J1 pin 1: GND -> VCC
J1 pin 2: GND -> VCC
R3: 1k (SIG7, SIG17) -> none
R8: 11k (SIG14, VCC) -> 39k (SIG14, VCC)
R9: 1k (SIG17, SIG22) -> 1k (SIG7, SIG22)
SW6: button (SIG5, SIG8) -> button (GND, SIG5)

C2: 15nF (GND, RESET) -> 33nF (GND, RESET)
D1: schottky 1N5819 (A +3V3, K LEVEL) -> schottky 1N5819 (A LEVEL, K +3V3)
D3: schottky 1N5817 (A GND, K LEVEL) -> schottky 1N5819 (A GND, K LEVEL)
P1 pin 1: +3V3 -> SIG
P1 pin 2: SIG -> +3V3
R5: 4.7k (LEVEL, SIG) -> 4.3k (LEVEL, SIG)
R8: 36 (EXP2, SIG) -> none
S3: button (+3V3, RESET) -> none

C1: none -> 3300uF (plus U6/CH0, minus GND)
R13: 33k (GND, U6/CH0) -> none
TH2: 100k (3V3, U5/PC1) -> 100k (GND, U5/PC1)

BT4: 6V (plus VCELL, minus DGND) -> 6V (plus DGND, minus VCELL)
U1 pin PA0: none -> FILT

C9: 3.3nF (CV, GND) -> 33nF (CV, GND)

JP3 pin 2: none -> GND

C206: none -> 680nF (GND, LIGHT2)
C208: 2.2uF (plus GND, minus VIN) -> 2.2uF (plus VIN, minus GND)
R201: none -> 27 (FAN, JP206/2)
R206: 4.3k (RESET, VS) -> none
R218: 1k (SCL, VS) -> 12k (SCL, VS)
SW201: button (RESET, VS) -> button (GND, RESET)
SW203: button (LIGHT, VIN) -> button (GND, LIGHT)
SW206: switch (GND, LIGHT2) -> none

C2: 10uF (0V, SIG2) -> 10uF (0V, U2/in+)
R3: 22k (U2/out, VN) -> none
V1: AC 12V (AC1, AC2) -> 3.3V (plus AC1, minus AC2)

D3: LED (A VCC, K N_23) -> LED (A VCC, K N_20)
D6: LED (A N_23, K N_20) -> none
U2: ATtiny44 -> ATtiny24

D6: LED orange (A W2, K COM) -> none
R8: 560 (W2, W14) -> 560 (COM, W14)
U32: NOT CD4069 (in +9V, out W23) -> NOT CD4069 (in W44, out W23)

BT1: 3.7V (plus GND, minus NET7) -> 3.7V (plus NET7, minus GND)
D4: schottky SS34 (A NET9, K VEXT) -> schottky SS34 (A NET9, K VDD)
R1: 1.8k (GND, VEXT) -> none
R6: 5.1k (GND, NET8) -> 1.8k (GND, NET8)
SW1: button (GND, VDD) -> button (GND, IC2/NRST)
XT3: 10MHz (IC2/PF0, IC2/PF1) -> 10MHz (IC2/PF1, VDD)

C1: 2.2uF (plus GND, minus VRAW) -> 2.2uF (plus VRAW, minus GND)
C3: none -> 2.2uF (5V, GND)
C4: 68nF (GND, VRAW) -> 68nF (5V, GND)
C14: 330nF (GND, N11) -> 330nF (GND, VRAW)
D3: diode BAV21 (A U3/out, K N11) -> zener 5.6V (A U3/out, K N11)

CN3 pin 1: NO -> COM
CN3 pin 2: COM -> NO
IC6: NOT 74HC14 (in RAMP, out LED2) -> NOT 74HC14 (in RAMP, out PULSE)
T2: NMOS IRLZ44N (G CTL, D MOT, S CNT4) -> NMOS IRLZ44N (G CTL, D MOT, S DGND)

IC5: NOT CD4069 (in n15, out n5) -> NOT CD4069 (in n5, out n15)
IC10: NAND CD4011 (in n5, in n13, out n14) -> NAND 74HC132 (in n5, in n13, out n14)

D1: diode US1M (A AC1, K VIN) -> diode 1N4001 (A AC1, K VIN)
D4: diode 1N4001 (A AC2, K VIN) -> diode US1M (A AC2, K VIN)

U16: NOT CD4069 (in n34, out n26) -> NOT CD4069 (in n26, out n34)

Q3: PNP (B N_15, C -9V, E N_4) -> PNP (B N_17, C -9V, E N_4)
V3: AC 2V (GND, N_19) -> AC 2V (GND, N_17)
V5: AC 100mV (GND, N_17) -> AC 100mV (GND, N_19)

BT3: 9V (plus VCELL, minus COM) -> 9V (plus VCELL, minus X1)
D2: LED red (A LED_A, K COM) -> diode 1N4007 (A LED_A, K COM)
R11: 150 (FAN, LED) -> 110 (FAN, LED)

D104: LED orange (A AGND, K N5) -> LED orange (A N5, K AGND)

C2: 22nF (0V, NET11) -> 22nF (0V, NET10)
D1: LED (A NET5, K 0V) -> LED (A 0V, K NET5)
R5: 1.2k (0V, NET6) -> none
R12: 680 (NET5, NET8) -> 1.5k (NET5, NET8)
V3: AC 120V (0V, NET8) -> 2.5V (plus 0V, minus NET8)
◇ ◇ ◇ ◇ ◇ ◇ ◇
> REQUIREMENT
From start to finish, retype the records above with complete accuracy.

> EXERCISE OUTPUT
J1 pin 1: GND -> VCC
J1 pin 2: GND -> VCC
R3: 1k (SIG7, SIG17) -> none
R8: 11k (SIG14, VCC) -> 39k (SIG14, VCC)
R9: 1k (SIG17, SIG22) -> 1k (SIG7, SIG22)
SW6: button (SIG5, SIG8) -> button (GND, SIG5)

C2: 15nF (GND, RESET) -> 33nF (GND, RESET)
D1: schottky 1N5819 (A +3V3, K LEVEL) -> schottky 1N5819 (A LEVEL, K +3V3)
D3: schottky 1N5817 (A GND, K LEVEL) -> schottky 1N5819 (A GND, K LEVEL)
P1 pin 1: +3V3 -> SIG
P1 pin 2: SIG -> +3V3
R5: 4.7k (LEVEL, SIG) -> 4.3k (LEVEL, SIG)
R8: 36 (EXP2, SIG) -> none
S3: button (+3V3, RESET) -> none

C1: none -> 3300uF (plus U6/CH0, minus GND)
R13: 33k (GND, U6/CH0) -> none
TH2: 100k (3V3, U5/PC1) -> 100k (GND, U5/PC1)

BT4: 6V (plus VCELL, minus DGND) -> 6V (plus DGND, minus VCELL)
U1 pin PA0: none -> FILT

C9: 3.3nF (CV, GND) -> 33nF (CV, GND)

JP3 pin 2: none -> GND

C206: none -> 680nF (GND, LIGHT2)
C208: 2.2uF (plus GND, minus VIN) -> 2.2uF (plus VIN, minus GND)
R201: none -> 27 (FAN, JP206/2)
R206: 4.3k (RESET, VS) -> none
R218: 1k (SCL, VS) -> 12k (SCL, VS)
SW201: button (RESET, VS) -> button (GND, RESET)
SW203: button (LIGHT, VIN) -> button (GND, LIGHT)
SW206: switch (GND, LIGHT2) -> none

C2: 10uF (0V, SIG2) -> 10uF (0V, U2/in+)
R3: 22k (U2/out, VN) -> none
V1: AC 12V (AC1, AC2) -> 3.3V (plus AC1, minus AC2)

D3: LED (A VCC, K N_23) -> LED (A VCC, K N_20)
D6: LED (A N_23, K N_20) -> none
U2: ATtiny44 -> ATtiny24

D6: LED orange (A W2, K COM) -> none
R8: 560 (W2, W14) -> 560 (COM, W14)
U32: NOT CD4069 (in +9V, out W23) -> NOT CD4069 (in W44, out W23)

BT1: 3.7V (plus GND, minus NET7) -> 3.7V (plus NET7, minus GND)
D4: schottky SS34 (A NET9, K VEXT) -> schottky SS34 (A NET9, K VDD)
R1: 1.8k (GND, VEXT) -> none
R6: 5.1k (GND, NET8) -> 1.8k (GND, NET8)
SW1: button (GND, VDD) -> button (GND, IC2/NRST)
XT3: 10MHz (IC2/PF0, IC2/PF1) -> 10MHz (IC2/PF1, VDD)

C1: 2.2uF (plus GND, minus VRAW) -> 2.2uF (plus VRAW, minus GND)
C3: none -> 2.2uF (5V, GND)
C4: 68nF (GND, VRAW) -> 68nF (5V, GND)
C14: 330nF (GND, N11) -> 330nF (GND, VRAW)
D3: diode BAV21 (A U3/out, K N11) -> zener 5.6V (A U3/out, K N11)

CN3 pin 1: NO -> COM
CN3 pin 2: COM -> NO
IC6: NOT 74HC14 (in RAMP, out LED2) -> NOT 74HC14 (in RAMP, out PULSE)
T2: NMOS IRLZ44N (G CTL, D MOT, S CNT4) -> NMOS IRLZ44N (G CTL, D MOT, S DGND)

IC5: NOT CD4069 (in n15, out n5) -> NOT CD4069 (in n5, out n15)
IC10: NAND CD4011 (in n5, in n13, out n14) -> NAND 74HC132 (in n5, in n13, out n14)

D1: diode US1M (A AC1, K VIN) -> diode 1N4001 (A AC1, K VIN)
D4: diode 1N4001 (A AC2, K VIN) -> diode US1M (A AC2, K VIN)

U16: NOT CD4069 (in n34, out n26) -> NOT CD4069 (in n26, out n34)

Q3: PNP (B N_15, C -9V, E N_4) -> PNP (B N_17, C -9V, E N_4)
V3: AC 2V (GND, N_19) -> AC 2V (GND, N_17)
V5: AC 100mV (GND, N_17) -> AC 100mV (GND, N_19)

BT3: 9V (plus VCELL, minus COM) -> 9V (plus VCELL, minus X1)
D2: LED red (A LED_A, K COM) -> diode 1N4007 (A LED_A, K COM)
R11: 150 (FAN, LED) -> 110 (FAN, LED)

D104: LED orange (A AGND, K N5) -> LED orange (A N5, K AGND)

C2: 22nF (0V, NET11) -> 22nF (0V, NET10)
D1: LED (A NET5, K 0V) -> LED (A 0V, K NET5)
R5: 1.2k (0V, NET6) -> none
R12: 680 (NET5, NET8) -> 1.5k (NET5, NET8)
V3: AC 120V (0V, NET8) -> 2.5V (plus 0V, minus NET8)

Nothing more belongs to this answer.